PROMPT ▸ The response must consist of the complete listing below, reproduced without alteration.
==============================
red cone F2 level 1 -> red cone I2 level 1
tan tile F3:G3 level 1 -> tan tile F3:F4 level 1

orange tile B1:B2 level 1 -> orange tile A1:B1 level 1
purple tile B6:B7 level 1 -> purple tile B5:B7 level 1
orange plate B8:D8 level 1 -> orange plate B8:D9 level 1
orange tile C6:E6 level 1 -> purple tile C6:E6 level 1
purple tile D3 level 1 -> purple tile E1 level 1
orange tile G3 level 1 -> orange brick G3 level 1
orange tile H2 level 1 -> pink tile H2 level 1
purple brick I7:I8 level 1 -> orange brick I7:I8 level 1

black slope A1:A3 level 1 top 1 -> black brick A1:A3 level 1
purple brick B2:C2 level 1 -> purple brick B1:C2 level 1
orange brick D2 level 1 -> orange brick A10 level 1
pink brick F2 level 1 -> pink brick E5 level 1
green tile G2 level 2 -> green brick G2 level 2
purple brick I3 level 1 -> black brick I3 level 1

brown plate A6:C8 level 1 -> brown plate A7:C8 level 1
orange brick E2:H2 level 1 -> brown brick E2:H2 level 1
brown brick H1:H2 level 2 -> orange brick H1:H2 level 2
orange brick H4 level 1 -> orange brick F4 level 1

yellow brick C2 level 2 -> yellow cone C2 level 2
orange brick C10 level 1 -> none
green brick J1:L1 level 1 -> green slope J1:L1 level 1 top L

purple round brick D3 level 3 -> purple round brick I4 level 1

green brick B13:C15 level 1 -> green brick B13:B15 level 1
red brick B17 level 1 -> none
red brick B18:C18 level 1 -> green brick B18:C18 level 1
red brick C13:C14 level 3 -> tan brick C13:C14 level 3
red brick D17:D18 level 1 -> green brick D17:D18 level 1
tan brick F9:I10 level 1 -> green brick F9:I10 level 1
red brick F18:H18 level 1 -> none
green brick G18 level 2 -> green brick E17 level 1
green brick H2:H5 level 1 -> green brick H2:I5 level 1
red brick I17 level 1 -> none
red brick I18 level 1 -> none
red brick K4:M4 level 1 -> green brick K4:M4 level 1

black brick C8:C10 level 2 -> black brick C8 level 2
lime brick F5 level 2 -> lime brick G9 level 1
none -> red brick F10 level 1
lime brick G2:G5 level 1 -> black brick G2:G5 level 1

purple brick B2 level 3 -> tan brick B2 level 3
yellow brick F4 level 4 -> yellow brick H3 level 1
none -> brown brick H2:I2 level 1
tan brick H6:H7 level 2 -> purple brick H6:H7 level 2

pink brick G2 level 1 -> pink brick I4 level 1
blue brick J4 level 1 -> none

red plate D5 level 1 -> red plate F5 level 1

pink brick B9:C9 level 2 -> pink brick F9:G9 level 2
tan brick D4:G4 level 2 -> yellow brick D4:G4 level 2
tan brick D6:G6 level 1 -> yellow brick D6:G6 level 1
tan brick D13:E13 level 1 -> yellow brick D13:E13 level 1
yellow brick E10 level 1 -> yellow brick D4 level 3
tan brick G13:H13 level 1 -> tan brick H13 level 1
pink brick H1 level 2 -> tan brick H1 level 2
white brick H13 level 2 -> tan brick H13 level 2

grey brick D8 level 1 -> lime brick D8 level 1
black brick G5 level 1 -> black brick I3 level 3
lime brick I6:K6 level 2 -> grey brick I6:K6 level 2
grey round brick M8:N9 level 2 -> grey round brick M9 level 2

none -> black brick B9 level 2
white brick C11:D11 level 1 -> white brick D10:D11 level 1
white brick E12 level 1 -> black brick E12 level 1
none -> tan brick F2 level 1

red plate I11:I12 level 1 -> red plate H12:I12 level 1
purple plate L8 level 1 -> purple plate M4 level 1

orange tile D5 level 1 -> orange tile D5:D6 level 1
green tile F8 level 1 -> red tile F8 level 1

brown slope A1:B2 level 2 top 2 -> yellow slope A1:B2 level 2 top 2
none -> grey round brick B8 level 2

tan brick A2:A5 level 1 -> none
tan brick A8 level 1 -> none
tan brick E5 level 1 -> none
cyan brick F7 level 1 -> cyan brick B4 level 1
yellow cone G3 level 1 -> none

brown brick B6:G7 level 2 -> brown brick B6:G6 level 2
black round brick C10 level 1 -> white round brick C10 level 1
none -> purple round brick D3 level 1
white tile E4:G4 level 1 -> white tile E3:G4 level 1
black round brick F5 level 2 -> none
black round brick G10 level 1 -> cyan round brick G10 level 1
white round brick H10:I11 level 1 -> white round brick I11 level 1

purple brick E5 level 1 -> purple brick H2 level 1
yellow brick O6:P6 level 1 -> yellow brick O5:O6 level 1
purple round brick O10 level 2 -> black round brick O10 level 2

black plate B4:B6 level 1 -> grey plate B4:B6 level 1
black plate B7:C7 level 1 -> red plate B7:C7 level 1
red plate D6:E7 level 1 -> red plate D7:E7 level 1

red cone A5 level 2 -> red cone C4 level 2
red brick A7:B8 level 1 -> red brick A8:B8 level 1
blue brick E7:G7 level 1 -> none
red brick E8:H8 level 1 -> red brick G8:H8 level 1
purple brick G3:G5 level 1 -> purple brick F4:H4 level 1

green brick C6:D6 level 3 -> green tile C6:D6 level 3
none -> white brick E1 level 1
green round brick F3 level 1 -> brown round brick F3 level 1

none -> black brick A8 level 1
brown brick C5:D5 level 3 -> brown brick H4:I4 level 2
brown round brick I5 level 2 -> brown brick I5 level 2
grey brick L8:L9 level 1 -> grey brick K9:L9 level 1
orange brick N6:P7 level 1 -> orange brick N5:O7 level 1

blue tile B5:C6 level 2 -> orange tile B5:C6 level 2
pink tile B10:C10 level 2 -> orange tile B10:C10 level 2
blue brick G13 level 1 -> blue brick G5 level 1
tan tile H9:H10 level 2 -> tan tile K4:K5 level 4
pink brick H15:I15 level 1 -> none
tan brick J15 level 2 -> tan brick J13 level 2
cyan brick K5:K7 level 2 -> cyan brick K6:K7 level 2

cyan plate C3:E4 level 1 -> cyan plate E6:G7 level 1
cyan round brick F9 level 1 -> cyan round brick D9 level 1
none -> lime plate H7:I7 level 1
==============================
RESULT FOR THIS TASK ▸
red cone F2 level 1 -> red cone I2 level 1
tan tile F3:G3 level 1 -> tan tile F3:F4 level 1

orange tile B1:B2 level 1 -> orange tile A1:B1 level 1
purple tile B6:B7 level 1 -> purple tile B5:B7 level 1
orange plate B8:D8 level 1 -> orange plate B8:D9 level 1
orange tile C6:E6 level 1 -> purple tile C6:E6 level 1
purple tile D3 level 1 -> purple tile E1 level 1
orange tile G3 level 1 -> orange brick G3 level 1
orange tile H2 level 1 -> pink tile H2 level 1
purple brick I7:I8 level 1 -> orange brick I7:I8 level 1

black slope A1:A3 level 1 top 1 -> black brick A1:A3 level 1
purple brick B2:C2 level 1 -> purple brick B1:C2 level 1
orange brick D2 level 1 -> orange brick A10 level 1
pink brick F2 level 1 -> pink brick E5 level 1
green tile G2 level 2 -> green brick G2 level 2
purple brick I3 level 1 -> black brick I3 level 1

brown plate A6:C8 level 1 -> brown plate A7:C8 level 1
orange brick E2:H2 level 1 -> brown brick E2:H2 level 1
brown brick H1:H2 level 2 -> orange brick H1:H2 level 2
orange brick H4 level 1 -> orange brick F4 level 1

yellow brick C2 level 2 -> yellow cone C2 level 2
orange brick C10 level 1 -> none
green brick J1:L1 level 1 -> green slope J1:L1 level 1 top L

purple round brick D3 level 3 -> purple round brick I4 level 1

green brick B13:C15 level 1 -> green brick B13:B15 level 1
red brick B17 level 1 -> none
red brick B18:C18 level 1 -> green brick B18:C18 level 1
red brick C13:C14 level 3 -> tan brick C13:C14 level 3
red brick D17:D18 level 1 -> green brick D17:D18 level 1
tan brick F9:I10 level 1 -> green brick F9:I10 level 1
red brick F18:H18 level 1 -> none
green brick G18 level 2 -> green brick E17 level 1
green brick H2:H5 level 1 -> green brick H2:I5 level 1
red brick I17 level 1 -> none
red brick I18 level 1 -> none
red brick K4:M4 level 1 -> green brick K4:M4 level 1

black brick C8:C10 level 2 -> black brick C8 level 2
lime brick F5 level 2 -> lime brick G9 level 1
none -> red brick F10 level 1
lime brick G2:G5 level 1 -> black brick G2:G5 level 1

purple brick B2 level 3 -> tan brick B2 level 3
yellow brick F4 level 4 -> yellow brick H3 level 1
none -> brown brick H2:I2 level 1
tan brick H6:H7 level 2 -> purple brick H6:H7 level 2

pink brick G2 level 1 -> pink brick I4 level 1
blue brick J4 level 1 -> none

red plate D5 level 1 -> red plate F5 level 1

pink brick B9:C9 level 2 -> pink brick F9:G9 level 2
tan brick D4:G4 level 2 -> yellow brick D4:G4 level 2
tan brick D6:G6 level 1 -> yellow brick D6:G6 level 1
tan brick D13:E13 level 1 -> yellow brick D13:E13 level 1
yellow brick E10 level 1 -> yellow brick D4 level 3
tan brick G13:H13 level 1 -> tan brick H13 level 1
pink brick H1 level 2 -> tan brick H1 level 2
white brick H13 level 2 -> tan brick H13 level 2

grey brick D8 level 1 -> lime brick D8 level 1
black brick G5 level 1 -> black brick I3 level 3
lime brick I6:K6 level 2 -> grey brick I6:K6 level 2
grey round brick M8:N9 level 2 -> grey round brick M9 level 2

none -> black brick B9 level 2
white brick C11:D11 level 1 -> white brick D10:D11 level 1
white brick E12 level 1 -> black brick E12 level 1
none -> tan brick F2 level 1

red plate I11:I12 level 1 -> red plate H12:I12 level 1
purple plate L8 level 1 -> purple plate M4 level 1

orange tile D5 level 1 -> orange tile D5:D6 level 1
green tile F8 level 1 -> red tile F8 level 1

brown slope A1:B2 level 2 top 2 -> yellow slope A1:B2 level 2 top 2
none -> grey round brick B8 level 2

tan brick A2:A5 level 1 -> none
tan brick A8 level 1 -> none
tan brick E5 level 1 -> none
cyan brick F7 level 1 -> cyan brick B4 level 1
yellow cone G3 level 1 -> none

brown brick B6:G7 level 2 -> brown brick B6:G6 level 2
black round brick C10 level 1 -> white round brick C10 level 1
none -> purple round brick D3 level 1
white tile E4:G4 level 1 -> white tile E3:G4 level 1
black round brick F5 level 2 -> none
black round brick G10 level 1 -> cyan round brick G10 level 1
white round brick H10:I11 level 1 -> white round brick I11 level 1

purple brick E5 level 1 -> purple brick H2 level 1
yellow brick O6:P6 level 1 -> yellow brick O5:O6 level 1
purple round brick O10 level 2 -> black round brick O10 level 2

black plate B4:B6 level 1 -> grey plate B4:B6 level 1
black plate B7:C7 level 1 -> red plate B7:C7 level 1
red plate D6:E7 level 1 -> red plate D7:E7 level 1

red cone A5 level 2 -> red cone C4 level 2
red brick A7:B8 level 1 -> red brick A8:B8 level 1
blue brick E7:G7 level 1 -> none
red brick E8:H8 level 1 -> red brick G8:H8 level 1
purple brick G3:G5 level 1 -> purple brick F4:H4 level 1

green brick C6:D6 level 3 -> green tile C6:D6 level 3
none -> white brick E1 level 1
green round brick F3 level 1 -> brown round brick F3 level 1

none -> black brick A8 level 1
brown brick C5:D5 level 3 -> brown brick H4:I4 level 2
brown round brick I5 level 2 -> brown brick I5 level 2
grey brick L8:L9 level 1 -> grey brick K9:L9 level 1
orange brick N6:P7 level 1 -> orange brick N5:O7 level 1

blue tile B5:C6 level 2 -> orange tile B5:C6 level 2
pink tile B10:C10 level 2 -> orange tile B10:C10 level 2
blue brick G13 level 1 -> blue brick G5 level 1
tan tile H9:H10 level 2 -> tan tile K4:K5 level 4
pink brick H15:I15 level 1 -> none
tan brick J15 level 2 -> tan brick J13 level 2
cyan brick K5:K7 level 2 -> cyan brick K6:K7 level 2

cyan plate C3:E4 level 1 -> cyan plate E6:G7 level 1
cyan round brick F9 level 1 -> cyan round brick D9 level 1
none -> lime plate H7:I7 level 1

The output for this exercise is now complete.